> [What is expected] Reproduce the records without their pictures, keeping every word as it is.

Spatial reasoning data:
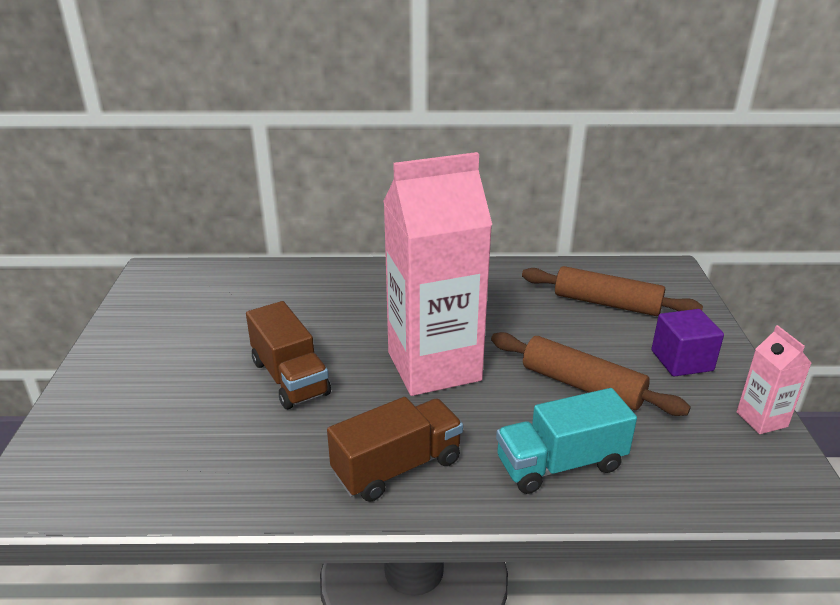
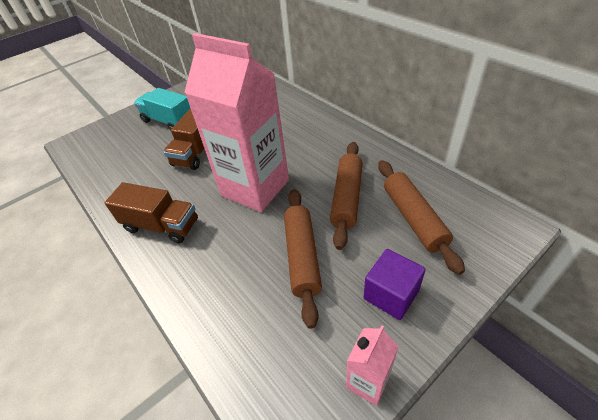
camera: 55 degrees right, 15 degrees up
turquoise truck [496,388,637,494] -> turquoise truck moved to [134,88,190,131]
none -> brown rolling pin [330,142,363,250]

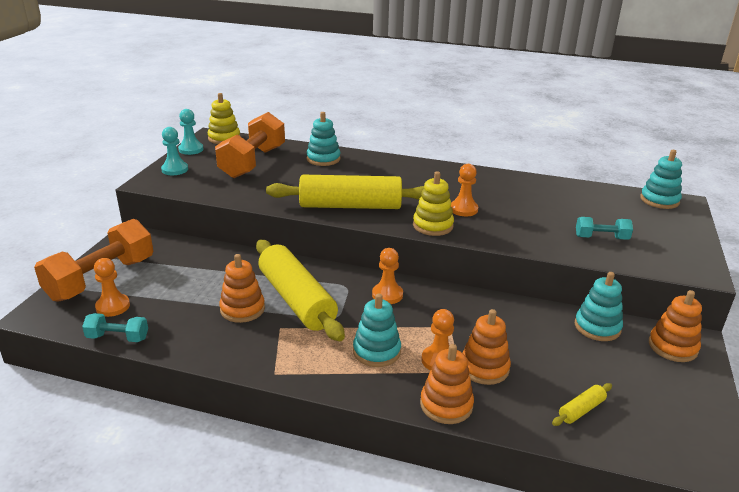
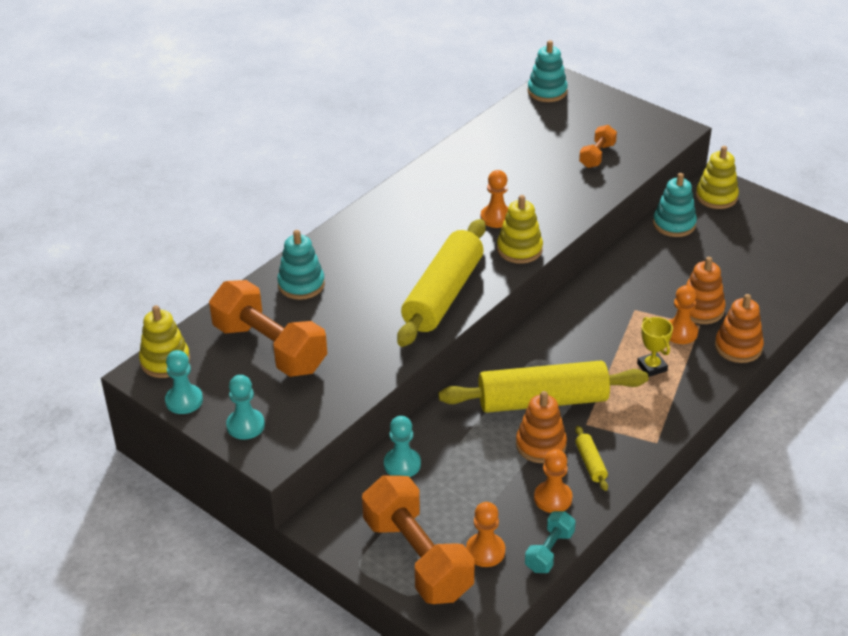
camera: 65 degrees left, 10 degrees up
turquoise stacking toy [353,293,401,367] -> yellow trophy [637,317,673,377]
orange pawn [372,248,403,304] -> orange pawn moved to [534,449,573,513]
yellow rolling pin [552,383,612,426] -> yellow rolling pin moved to [575,426,608,491]
turquoise dumbbell [576,217,633,240] -> orange dumbbell [579,125,617,168]
orange stacking toy [649,290,702,362] -> yellow stacking toy [696,146,739,209]
none -> turquoise pawn [384,416,421,477]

> [Reply to the exercise]
camera: 55 degrees right, 15 degrees up
turquoise truck [496,388,637,494] -> turquoise truck moved to [134,88,190,131]
none -> brown rolling pin [330,142,363,250]

camera: 65 degrees left, 10 degrees up
turquoise stacking toy [353,293,401,367] -> yellow trophy [637,317,673,377]
orange pawn [372,248,403,304] -> orange pawn moved to [534,449,573,513]
yellow rolling pin [552,383,612,426] -> yellow rolling pin moved to [575,426,608,491]
turquoise dumbbell [576,217,633,240] -> orange dumbbell [579,125,617,168]
orange stacking toy [649,290,702,362] -> yellow stacking toy [696,146,739,209]
none -> turquoise pawn [384,416,421,477]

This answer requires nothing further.